Problem to work on:
Output only the entries, exactly as given, without the pictures.

BEGIN Task material

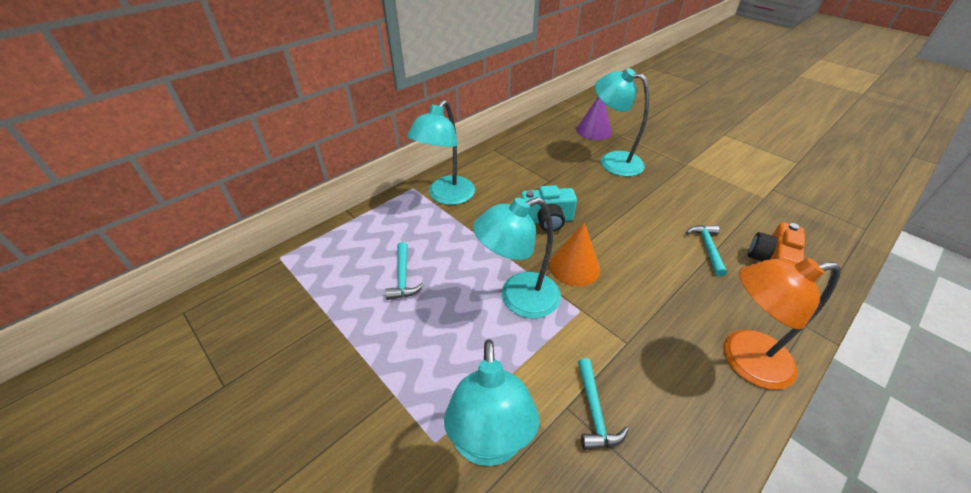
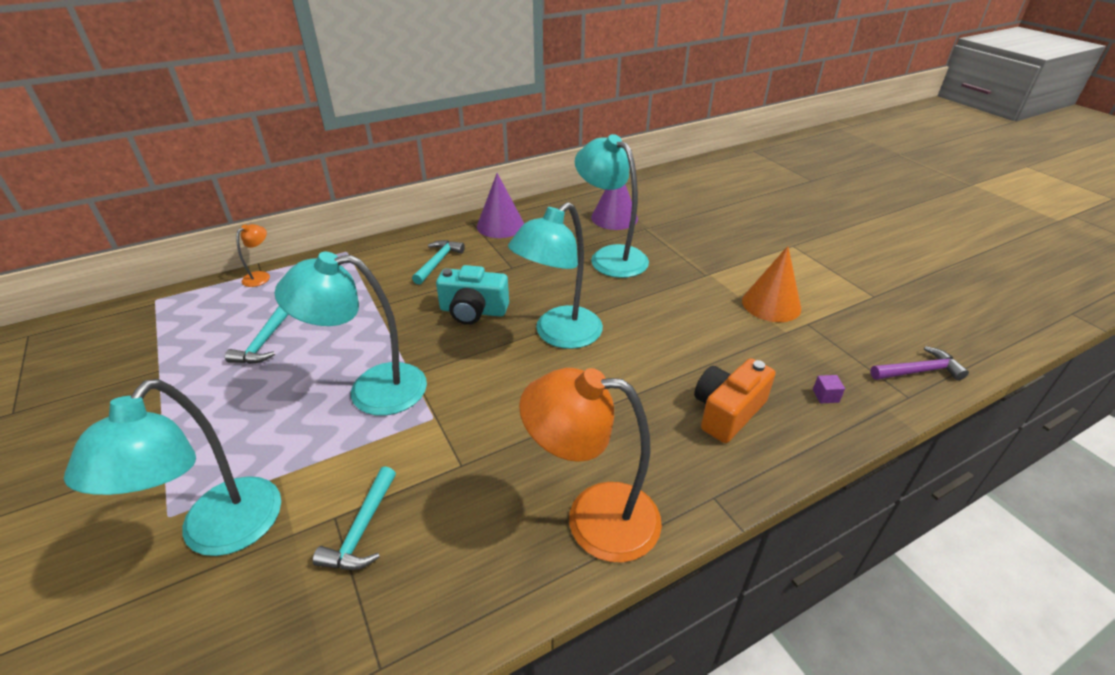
camera: 15 degrees right, 5 degrees down
(357, 221) = (261, 276): none -> orange lamp
(446, 196) = (376, 266): turquoise lamp -> turquoise lamp (559, 335)
(517, 149) = (500, 225): none -> purple cone
(574, 267) = (465, 368): orange cone -> orange cone (771, 304)
(707, 248) = (653, 378): turquoise hammer -> turquoise hammer (438, 262)
(819, 238) = (825, 396): none -> purple cube
(859, 210) = (918, 371): none -> purple hammer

END Task material

Response to the task:
camera: 15 degrees right, 5 degrees down
(357, 221) = (261, 276): none -> orange lamp
(446, 196) = (376, 266): turquoise lamp -> turquoise lamp (559, 335)
(517, 149) = (500, 225): none -> purple cone
(574, 267) = (465, 368): orange cone -> orange cone (771, 304)
(707, 248) = (653, 378): turquoise hammer -> turquoise hammer (438, 262)
(819, 238) = (825, 396): none -> purple cube
(859, 210) = (918, 371): none -> purple hammer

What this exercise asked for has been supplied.